Exercise
Within the records that follow, find every line containing the string "ALARM". Copy those lines.
________
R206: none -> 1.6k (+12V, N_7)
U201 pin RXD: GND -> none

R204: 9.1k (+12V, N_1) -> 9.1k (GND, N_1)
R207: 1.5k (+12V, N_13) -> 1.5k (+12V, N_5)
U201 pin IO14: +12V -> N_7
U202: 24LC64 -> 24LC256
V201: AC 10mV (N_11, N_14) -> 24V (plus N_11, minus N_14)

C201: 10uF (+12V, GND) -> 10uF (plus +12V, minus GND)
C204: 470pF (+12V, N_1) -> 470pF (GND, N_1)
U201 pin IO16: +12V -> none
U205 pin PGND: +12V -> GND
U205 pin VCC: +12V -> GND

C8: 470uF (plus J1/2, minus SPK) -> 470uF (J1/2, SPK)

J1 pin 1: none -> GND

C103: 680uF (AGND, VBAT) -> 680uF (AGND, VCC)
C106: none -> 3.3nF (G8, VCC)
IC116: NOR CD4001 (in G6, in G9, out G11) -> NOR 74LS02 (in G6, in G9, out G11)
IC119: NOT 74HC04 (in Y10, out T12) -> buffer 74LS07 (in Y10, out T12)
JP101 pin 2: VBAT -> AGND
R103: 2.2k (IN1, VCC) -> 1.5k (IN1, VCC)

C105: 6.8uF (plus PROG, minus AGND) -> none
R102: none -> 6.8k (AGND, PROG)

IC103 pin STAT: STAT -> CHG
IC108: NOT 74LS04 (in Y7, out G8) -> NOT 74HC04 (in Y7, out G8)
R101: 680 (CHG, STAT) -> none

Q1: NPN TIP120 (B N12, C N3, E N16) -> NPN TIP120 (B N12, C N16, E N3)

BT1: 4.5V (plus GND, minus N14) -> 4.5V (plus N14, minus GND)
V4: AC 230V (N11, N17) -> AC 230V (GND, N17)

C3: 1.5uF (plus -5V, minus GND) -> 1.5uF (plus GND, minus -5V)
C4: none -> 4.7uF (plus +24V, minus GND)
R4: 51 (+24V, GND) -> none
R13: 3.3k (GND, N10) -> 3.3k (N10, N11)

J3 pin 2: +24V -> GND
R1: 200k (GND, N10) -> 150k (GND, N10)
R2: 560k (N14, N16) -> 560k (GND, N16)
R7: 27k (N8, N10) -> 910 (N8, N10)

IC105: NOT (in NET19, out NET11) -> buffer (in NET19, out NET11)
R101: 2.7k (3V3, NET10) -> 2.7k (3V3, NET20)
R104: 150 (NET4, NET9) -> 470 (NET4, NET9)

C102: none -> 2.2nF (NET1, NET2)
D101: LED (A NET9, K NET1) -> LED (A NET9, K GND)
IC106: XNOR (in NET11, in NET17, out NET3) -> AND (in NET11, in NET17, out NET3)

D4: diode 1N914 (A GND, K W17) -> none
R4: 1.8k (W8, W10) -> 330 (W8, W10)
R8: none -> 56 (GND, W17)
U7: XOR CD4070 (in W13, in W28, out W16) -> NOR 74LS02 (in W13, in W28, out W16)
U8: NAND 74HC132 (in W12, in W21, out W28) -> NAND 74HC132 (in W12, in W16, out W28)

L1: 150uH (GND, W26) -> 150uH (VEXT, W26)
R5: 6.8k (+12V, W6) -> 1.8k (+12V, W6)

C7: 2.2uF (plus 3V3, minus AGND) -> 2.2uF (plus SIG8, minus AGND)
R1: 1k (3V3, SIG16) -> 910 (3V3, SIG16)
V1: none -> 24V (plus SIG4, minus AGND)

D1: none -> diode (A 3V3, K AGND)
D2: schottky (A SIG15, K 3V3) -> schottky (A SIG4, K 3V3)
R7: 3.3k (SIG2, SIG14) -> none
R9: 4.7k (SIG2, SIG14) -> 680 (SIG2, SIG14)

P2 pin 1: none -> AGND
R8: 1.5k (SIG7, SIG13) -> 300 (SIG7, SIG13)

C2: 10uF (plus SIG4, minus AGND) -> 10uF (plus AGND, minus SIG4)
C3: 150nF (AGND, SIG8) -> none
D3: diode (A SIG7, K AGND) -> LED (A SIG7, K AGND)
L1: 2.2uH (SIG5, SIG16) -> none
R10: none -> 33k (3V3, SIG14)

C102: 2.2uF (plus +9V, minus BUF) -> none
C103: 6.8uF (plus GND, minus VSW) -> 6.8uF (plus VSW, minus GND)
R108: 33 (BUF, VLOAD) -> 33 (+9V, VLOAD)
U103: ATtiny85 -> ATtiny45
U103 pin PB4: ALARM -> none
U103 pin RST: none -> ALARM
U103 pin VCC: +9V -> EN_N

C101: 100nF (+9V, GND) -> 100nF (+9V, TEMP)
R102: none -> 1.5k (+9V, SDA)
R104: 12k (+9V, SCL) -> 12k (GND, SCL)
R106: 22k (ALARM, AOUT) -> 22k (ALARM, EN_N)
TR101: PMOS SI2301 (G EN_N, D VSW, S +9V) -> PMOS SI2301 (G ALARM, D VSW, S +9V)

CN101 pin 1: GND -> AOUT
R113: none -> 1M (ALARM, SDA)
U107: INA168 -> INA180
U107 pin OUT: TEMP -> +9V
________
Solution to this task
U103 pin PB4: ALARM -> none
U103 pin RST: none -> ALARM
R106: 22k (ALARM, AOUT) -> 22k (ALARM, EN_N)
TR101: PMOS SI2301 (G EN_N, D VSW, S +9V) -> PMOS SI2301 (G ALARM, D VSW, S +9V)
R113: none -> 1M (ALARM, SDA)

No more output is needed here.